== Task prompt ==
Before writing out the records, remove the pictures; keep everything else exact.
Provided information START
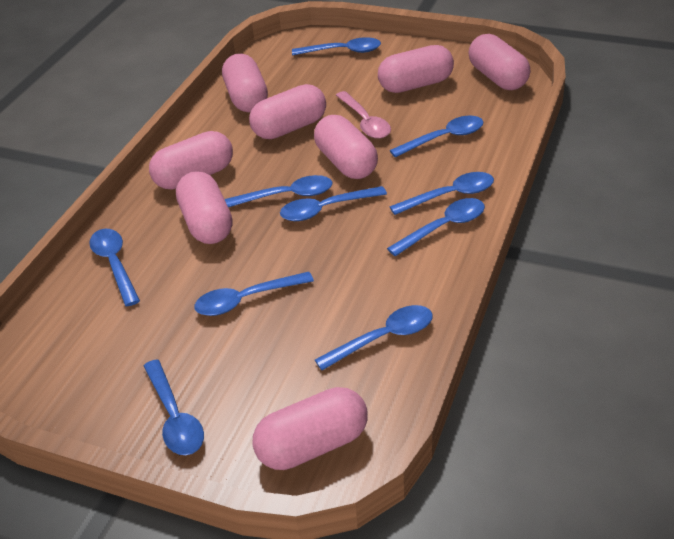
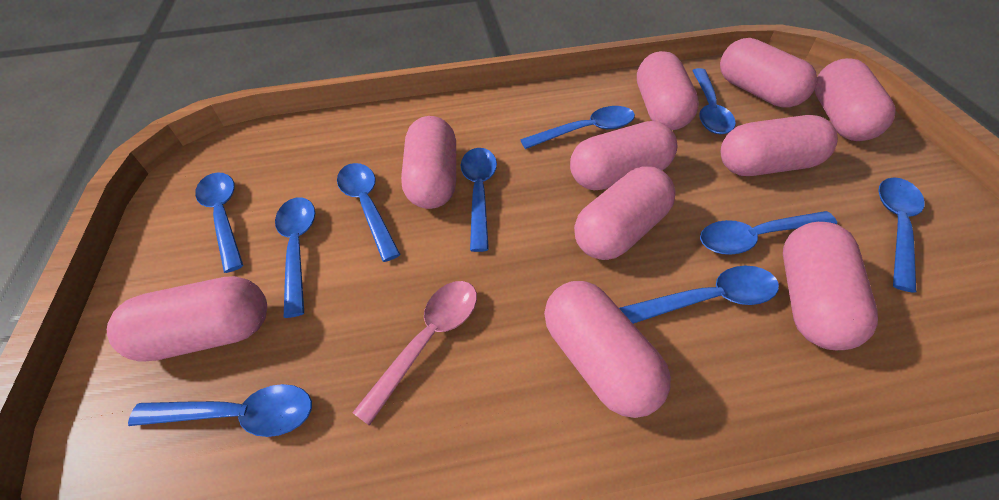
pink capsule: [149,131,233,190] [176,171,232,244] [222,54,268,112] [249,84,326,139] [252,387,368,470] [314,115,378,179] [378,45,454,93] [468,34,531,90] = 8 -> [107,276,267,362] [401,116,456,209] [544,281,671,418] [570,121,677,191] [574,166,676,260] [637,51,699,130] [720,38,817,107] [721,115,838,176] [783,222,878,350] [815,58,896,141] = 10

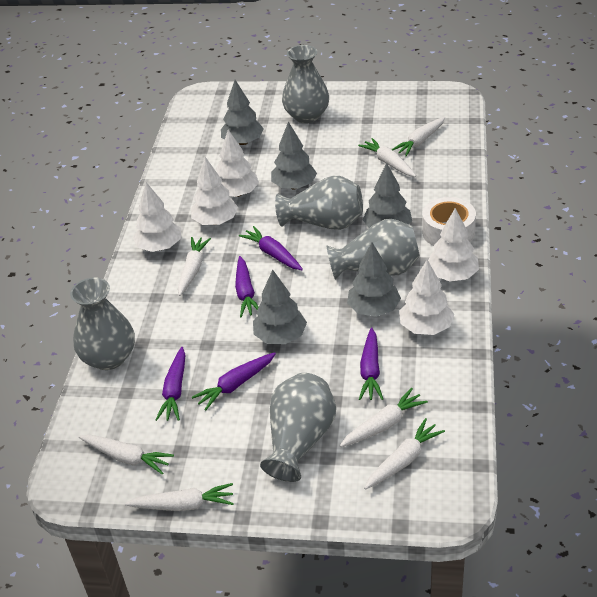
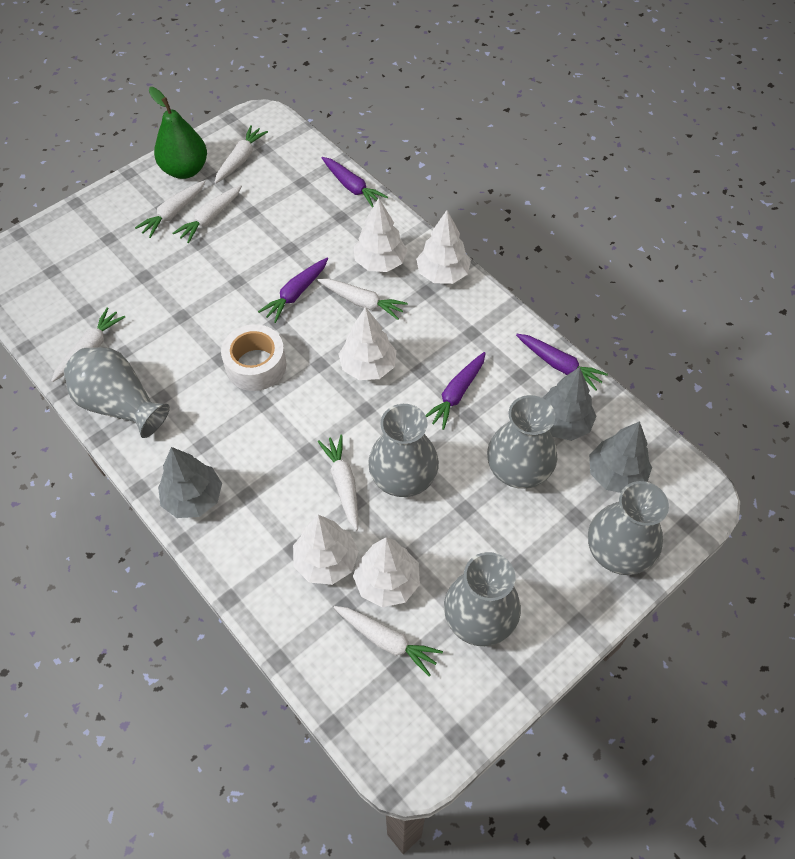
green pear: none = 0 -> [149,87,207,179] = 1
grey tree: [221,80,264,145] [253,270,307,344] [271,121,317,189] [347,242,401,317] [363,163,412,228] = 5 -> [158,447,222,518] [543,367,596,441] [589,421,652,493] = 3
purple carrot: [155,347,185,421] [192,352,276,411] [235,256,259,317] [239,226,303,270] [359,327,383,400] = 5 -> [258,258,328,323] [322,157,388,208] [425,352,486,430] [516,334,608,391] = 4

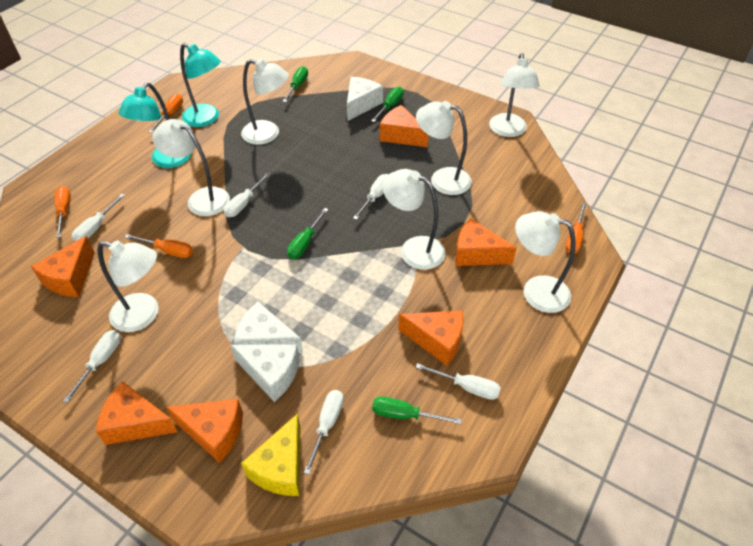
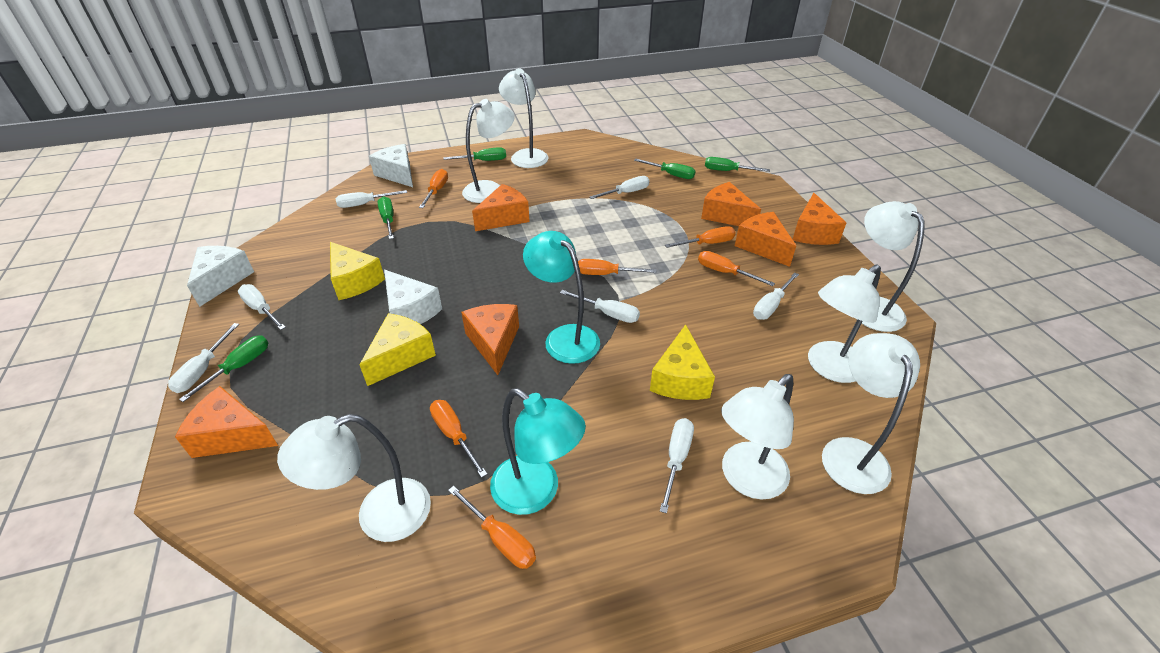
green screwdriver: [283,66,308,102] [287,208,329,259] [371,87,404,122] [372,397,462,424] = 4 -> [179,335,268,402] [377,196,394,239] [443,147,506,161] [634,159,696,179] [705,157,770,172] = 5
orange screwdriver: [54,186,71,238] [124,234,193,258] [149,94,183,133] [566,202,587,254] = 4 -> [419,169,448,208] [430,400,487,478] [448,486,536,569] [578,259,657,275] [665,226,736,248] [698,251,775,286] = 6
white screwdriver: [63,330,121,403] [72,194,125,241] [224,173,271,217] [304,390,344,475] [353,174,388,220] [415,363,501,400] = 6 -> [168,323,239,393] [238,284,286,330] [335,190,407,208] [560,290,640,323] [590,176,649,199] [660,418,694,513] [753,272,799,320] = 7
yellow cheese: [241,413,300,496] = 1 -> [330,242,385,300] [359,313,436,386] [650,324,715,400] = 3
Provided information END
== Exercise output ==
pink capsule: [149,131,233,190] [176,171,232,244] [222,54,268,112] [249,84,326,139] [252,387,368,470] [314,115,378,179] [378,45,454,93] [468,34,531,90] = 8 -> [107,276,267,362] [401,116,456,209] [544,281,671,418] [570,121,677,191] [574,166,676,260] [637,51,699,130] [720,38,817,107] [721,115,838,176] [783,222,878,350] [815,58,896,141] = 10

green pear: none = 0 -> [149,87,207,179] = 1
grey tree: [221,80,264,145] [253,270,307,344] [271,121,317,189] [347,242,401,317] [363,163,412,228] = 5 -> [158,447,222,518] [543,367,596,441] [589,421,652,493] = 3
purple carrot: [155,347,185,421] [192,352,276,411] [235,256,259,317] [239,226,303,270] [359,327,383,400] = 5 -> [258,258,328,323] [322,157,388,208] [425,352,486,430] [516,334,608,391] = 4

green screwdriver: [283,66,308,102] [287,208,329,259] [371,87,404,122] [372,397,462,424] = 4 -> [179,335,268,402] [377,196,394,239] [443,147,506,161] [634,159,696,179] [705,157,770,172] = 5
orange screwdriver: [54,186,71,238] [124,234,193,258] [149,94,183,133] [566,202,587,254] = 4 -> [419,169,448,208] [430,400,487,478] [448,486,536,569] [578,259,657,275] [665,226,736,248] [698,251,775,286] = 6
white screwdriver: [63,330,121,403] [72,194,125,241] [224,173,271,217] [304,390,344,475] [353,174,388,220] [415,363,501,400] = 6 -> [168,323,239,393] [238,284,286,330] [335,190,407,208] [560,290,640,323] [590,176,649,199] [660,418,694,513] [753,272,799,320] = 7
yellow cheese: [241,413,300,496] = 1 -> [330,242,385,300] [359,313,436,386] [650,324,715,400] = 3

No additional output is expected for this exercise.